Segment Start: Data for processing
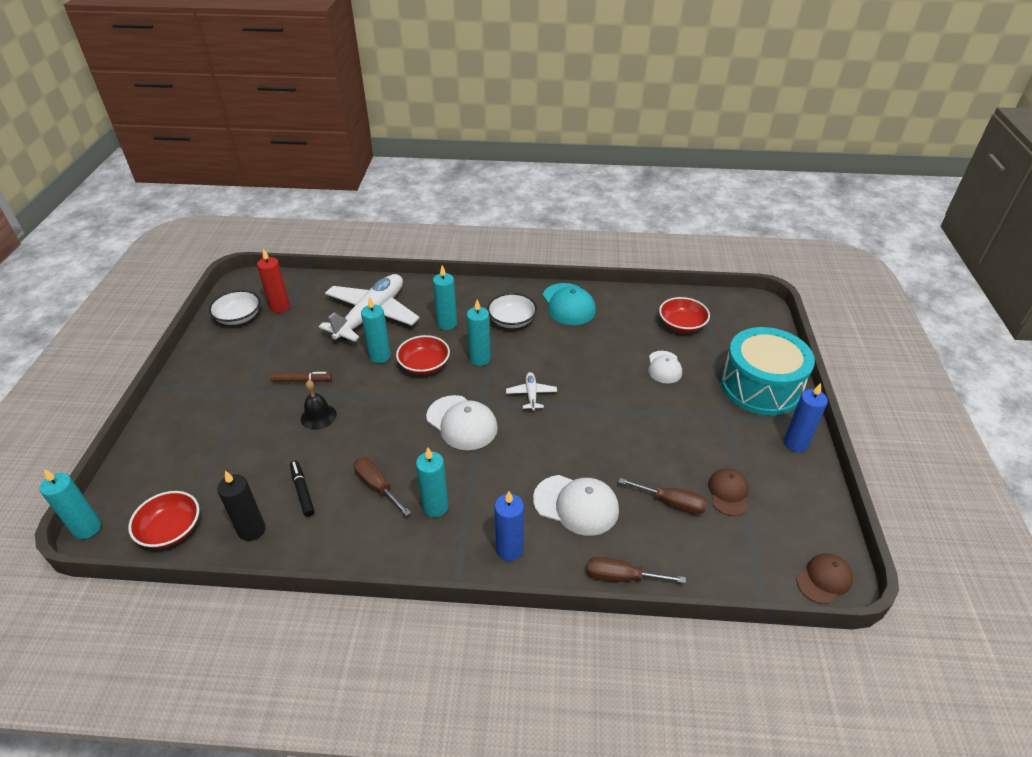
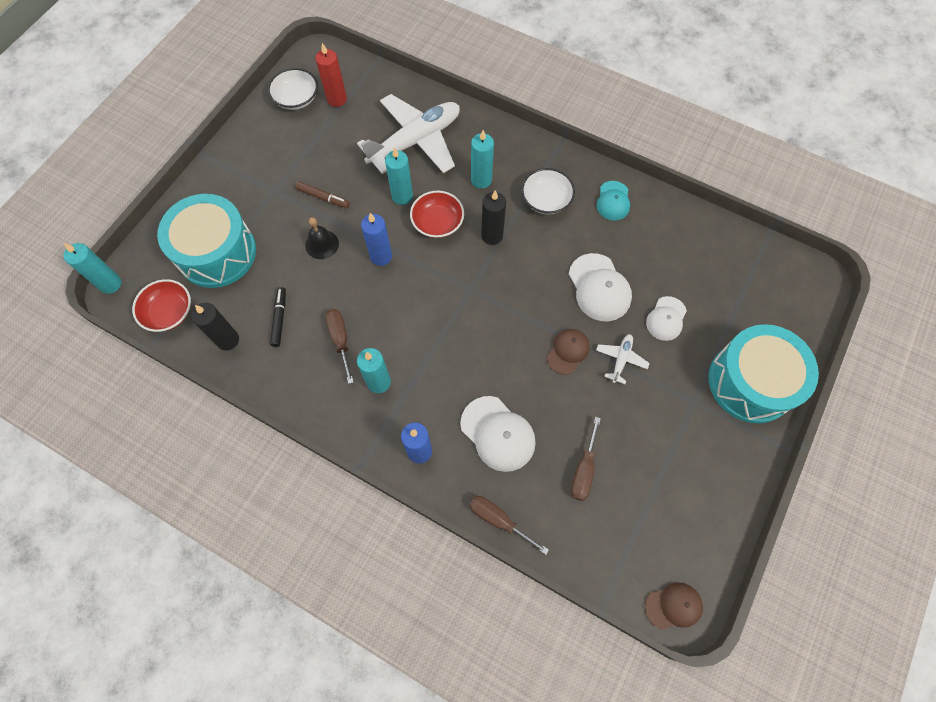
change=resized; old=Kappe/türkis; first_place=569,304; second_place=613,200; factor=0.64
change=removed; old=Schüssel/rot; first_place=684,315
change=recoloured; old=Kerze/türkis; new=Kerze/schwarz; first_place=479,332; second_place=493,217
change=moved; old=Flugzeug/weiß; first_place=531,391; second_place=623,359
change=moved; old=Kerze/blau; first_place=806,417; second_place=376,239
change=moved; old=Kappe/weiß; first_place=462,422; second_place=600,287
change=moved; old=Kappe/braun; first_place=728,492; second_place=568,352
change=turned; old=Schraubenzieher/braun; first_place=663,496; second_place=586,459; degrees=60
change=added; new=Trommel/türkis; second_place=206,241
Segment End: Data for processing
Segment Start: Data for processing
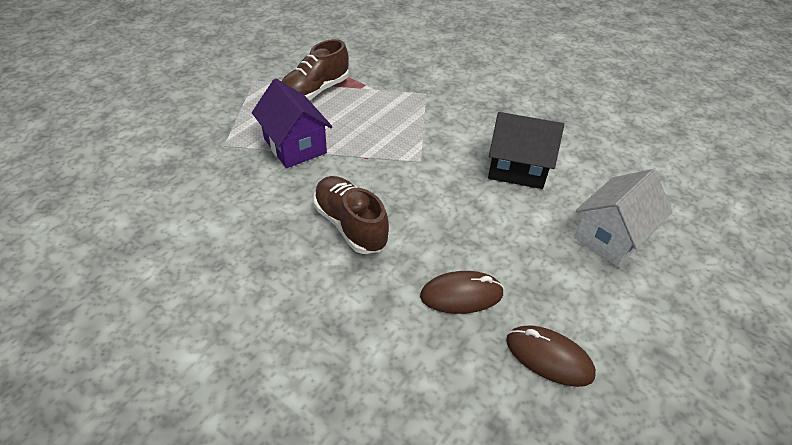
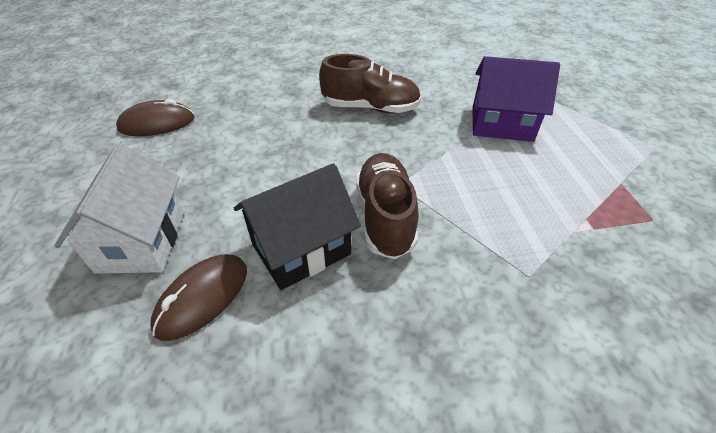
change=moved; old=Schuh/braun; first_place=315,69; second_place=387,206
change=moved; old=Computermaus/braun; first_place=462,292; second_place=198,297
Segment End: Data for processing
● **Task brief**: State in a single number how many lines in the data include the word "weiß".

● **Result of the exercise**: 2